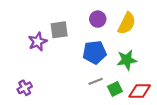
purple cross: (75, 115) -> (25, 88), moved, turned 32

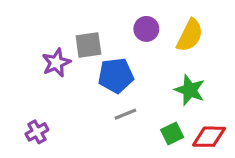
blue pentagon: (95, 52) -> (116, 76), moved
green star: (127, 60) -> (190, 90), turned 30
gray line: (96, 81) -> (125, 114), moved

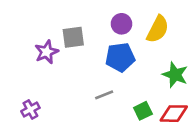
blue pentagon: (116, 76) -> (120, 57), moved
green star: (190, 90) -> (175, 75), moved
—————
# [Work request]
Where the line containing "green star: (127, 60) -> (190, 90), turned 30" appears in the entries above, start there and set down every line exactly through the last one, inclusive; omit pictures.

# [Answer space]
green star: (127, 60) -> (190, 90), turned 30
gray line: (96, 81) -> (125, 114), moved

blue pentagon: (116, 76) -> (120, 57), moved
green star: (190, 90) -> (175, 75), moved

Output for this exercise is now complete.